Start of DATA FOR PROCESSING

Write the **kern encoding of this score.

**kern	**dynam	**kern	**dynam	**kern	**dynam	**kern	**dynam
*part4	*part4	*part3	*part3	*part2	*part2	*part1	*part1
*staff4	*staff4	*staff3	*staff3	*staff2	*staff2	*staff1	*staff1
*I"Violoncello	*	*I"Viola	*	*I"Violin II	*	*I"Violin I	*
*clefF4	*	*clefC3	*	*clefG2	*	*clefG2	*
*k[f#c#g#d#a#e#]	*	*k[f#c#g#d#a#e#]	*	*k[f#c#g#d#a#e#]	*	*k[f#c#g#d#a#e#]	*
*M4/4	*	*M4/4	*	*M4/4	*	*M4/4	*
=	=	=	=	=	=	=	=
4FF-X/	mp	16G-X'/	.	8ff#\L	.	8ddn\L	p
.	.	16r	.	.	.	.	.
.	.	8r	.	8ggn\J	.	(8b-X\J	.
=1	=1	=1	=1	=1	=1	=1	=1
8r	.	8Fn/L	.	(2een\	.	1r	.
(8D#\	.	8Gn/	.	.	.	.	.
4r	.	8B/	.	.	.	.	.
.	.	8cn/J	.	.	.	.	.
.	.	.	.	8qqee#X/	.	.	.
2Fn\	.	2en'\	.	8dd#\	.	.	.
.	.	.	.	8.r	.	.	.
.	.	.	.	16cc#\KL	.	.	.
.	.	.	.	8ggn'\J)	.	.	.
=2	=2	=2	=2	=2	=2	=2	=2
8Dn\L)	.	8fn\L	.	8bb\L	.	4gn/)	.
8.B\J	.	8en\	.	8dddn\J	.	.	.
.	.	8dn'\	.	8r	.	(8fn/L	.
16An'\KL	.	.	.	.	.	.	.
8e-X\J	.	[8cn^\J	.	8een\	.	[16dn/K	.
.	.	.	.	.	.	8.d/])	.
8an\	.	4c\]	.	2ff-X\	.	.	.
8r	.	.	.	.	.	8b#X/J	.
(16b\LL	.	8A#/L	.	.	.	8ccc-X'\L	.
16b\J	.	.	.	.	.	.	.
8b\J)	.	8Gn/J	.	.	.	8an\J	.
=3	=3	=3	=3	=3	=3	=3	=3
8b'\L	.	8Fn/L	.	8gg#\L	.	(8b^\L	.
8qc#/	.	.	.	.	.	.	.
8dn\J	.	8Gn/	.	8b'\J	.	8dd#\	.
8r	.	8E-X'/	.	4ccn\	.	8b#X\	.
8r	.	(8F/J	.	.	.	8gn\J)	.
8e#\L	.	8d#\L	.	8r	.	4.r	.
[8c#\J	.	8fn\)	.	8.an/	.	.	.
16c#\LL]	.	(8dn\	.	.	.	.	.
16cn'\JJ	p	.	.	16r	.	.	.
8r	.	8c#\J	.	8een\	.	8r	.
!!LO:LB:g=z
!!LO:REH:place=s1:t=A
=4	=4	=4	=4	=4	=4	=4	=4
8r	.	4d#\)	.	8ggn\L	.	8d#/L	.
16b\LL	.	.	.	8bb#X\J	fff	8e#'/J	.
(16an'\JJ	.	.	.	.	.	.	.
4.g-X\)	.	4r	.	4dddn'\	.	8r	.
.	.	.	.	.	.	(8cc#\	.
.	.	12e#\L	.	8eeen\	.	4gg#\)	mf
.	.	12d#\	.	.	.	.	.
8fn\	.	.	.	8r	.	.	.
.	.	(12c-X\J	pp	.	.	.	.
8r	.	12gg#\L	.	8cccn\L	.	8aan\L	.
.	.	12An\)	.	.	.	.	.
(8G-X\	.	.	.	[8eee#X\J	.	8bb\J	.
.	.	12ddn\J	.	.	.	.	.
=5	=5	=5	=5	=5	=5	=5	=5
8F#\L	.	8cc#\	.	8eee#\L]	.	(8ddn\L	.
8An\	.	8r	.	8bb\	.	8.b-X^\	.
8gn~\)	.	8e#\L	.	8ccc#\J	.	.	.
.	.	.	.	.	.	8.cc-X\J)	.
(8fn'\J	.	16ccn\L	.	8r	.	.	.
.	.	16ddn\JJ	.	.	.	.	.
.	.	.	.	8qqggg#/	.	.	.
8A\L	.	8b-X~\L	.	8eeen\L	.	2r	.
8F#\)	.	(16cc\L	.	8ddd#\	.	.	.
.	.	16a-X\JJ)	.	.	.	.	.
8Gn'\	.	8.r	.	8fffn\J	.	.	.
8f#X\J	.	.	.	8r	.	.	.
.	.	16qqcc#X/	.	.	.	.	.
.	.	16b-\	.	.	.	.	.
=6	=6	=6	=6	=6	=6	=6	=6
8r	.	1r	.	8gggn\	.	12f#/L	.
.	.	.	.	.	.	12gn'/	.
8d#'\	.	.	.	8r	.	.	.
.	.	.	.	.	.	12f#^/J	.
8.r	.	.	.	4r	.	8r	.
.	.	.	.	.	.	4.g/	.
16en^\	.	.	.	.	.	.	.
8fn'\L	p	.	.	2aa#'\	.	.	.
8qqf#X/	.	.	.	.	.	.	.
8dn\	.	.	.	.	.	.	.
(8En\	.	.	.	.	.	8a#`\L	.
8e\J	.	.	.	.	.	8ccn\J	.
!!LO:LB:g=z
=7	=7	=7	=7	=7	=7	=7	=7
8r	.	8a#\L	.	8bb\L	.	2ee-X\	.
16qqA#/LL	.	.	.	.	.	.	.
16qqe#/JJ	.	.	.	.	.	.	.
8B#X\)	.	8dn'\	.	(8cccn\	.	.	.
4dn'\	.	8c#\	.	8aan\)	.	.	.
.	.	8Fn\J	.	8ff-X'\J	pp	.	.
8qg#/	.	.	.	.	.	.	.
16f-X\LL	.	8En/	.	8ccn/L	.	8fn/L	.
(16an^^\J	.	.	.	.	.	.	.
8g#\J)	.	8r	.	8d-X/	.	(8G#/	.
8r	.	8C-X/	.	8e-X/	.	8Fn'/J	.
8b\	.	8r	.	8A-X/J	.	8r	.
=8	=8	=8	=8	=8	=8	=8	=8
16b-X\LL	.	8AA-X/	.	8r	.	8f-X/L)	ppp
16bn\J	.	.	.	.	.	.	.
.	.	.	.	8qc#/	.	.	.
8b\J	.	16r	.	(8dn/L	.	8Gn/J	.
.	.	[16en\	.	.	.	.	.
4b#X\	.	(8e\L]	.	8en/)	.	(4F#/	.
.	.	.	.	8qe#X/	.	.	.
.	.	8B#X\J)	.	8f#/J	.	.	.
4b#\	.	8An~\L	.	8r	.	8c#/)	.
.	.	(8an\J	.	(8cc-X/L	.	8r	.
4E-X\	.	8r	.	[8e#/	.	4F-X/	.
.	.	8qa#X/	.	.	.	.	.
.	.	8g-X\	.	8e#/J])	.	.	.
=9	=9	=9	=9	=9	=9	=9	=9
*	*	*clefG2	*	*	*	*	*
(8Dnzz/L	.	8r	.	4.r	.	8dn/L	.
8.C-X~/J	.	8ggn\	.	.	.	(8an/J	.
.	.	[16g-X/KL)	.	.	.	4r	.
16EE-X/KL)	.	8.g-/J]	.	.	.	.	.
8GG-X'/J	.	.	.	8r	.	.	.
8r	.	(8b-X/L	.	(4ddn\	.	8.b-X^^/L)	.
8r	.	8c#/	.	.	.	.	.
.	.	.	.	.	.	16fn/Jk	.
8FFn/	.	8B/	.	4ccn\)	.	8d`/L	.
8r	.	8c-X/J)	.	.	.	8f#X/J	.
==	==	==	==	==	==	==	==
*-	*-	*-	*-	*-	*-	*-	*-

End of DATA FOR PROCESSING

### PROBLEM DESCRIPTION
Tally the lines in the data above that contain the string "kern". Reply with the number only.

### RESPONSE BELOW
2